GIVEN ENTRIES START

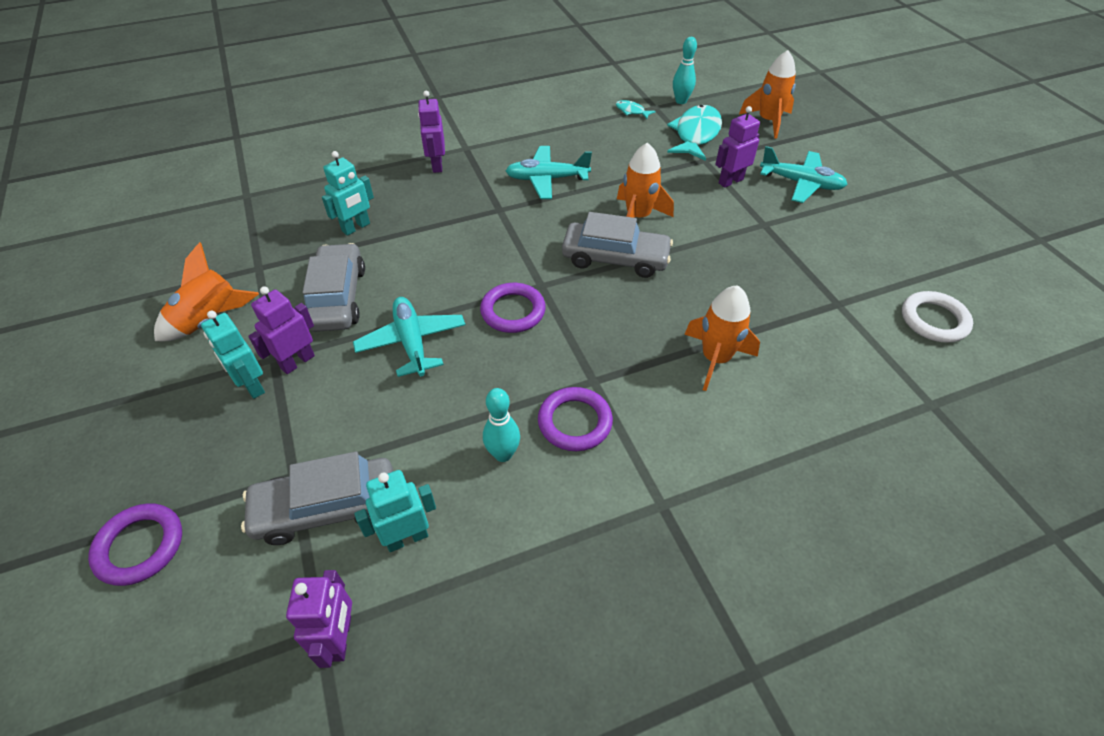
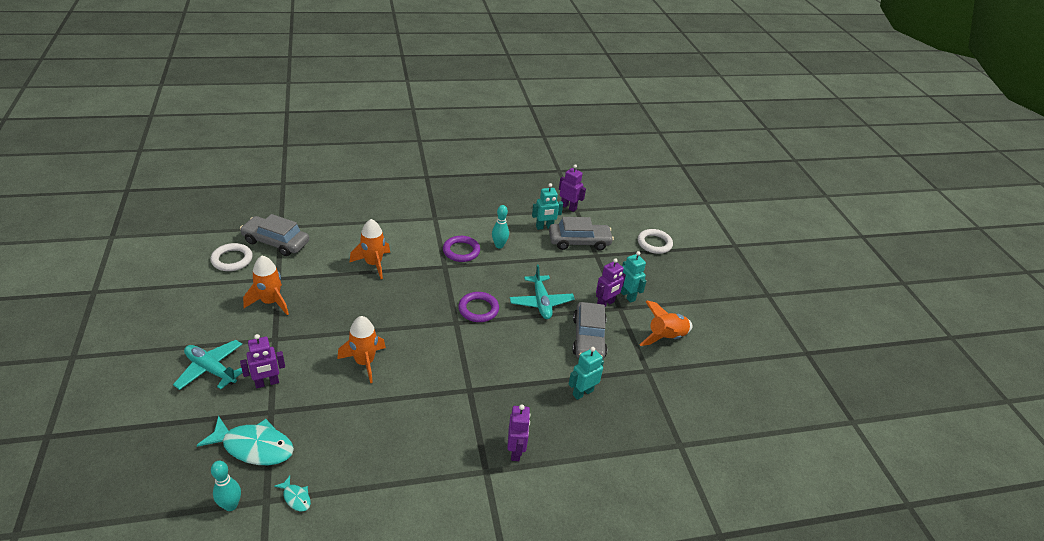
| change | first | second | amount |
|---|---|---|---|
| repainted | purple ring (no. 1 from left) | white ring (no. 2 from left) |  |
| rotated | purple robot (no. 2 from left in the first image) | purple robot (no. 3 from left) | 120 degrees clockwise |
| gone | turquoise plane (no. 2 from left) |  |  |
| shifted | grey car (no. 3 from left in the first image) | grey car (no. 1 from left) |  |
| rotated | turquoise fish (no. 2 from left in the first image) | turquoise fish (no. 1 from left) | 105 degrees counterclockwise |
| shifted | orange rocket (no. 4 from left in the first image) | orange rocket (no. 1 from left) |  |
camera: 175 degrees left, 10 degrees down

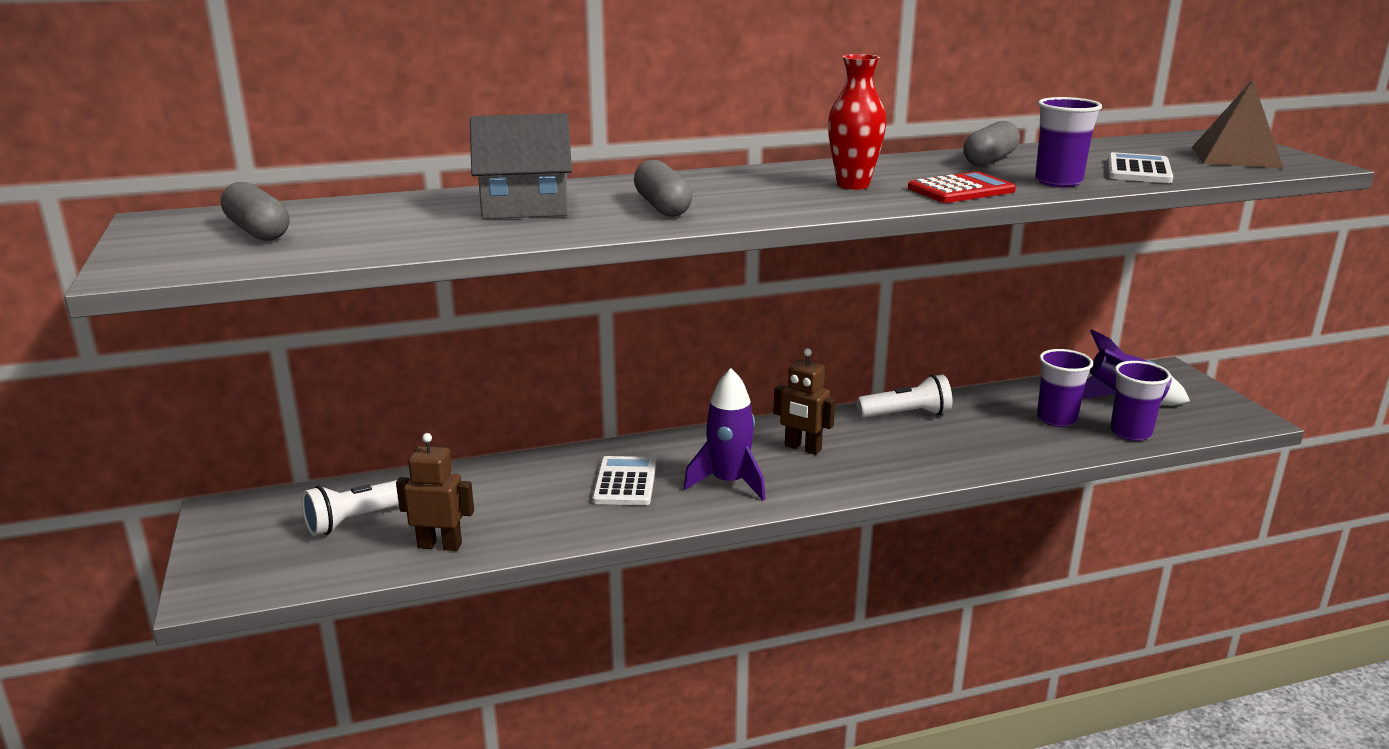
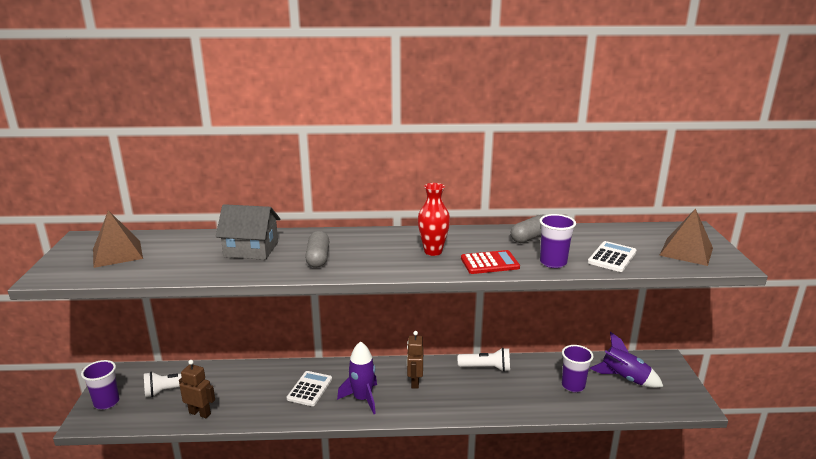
| change | first | second | amount |
|---|---|---|---|
| swapped | grey capsule (no. 1 from left) | brown pyramid (no. 1 from left) |  |
| rotated | brown robot (no. 2 from left) |  | 45 degrees clockwise |
| shifted | purple cup (no. 3 from left in the first image) | purple cup (no. 1 from left) |  |
camera: 15 degrees right, 0 degrees up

GIVEN ENTRIES END

> **TASK**:
Every line in the entries that contains the word "turquoise" should be counted, and the total stated alone.

> **SOLUTION FOR THIS EXERCISE**:
2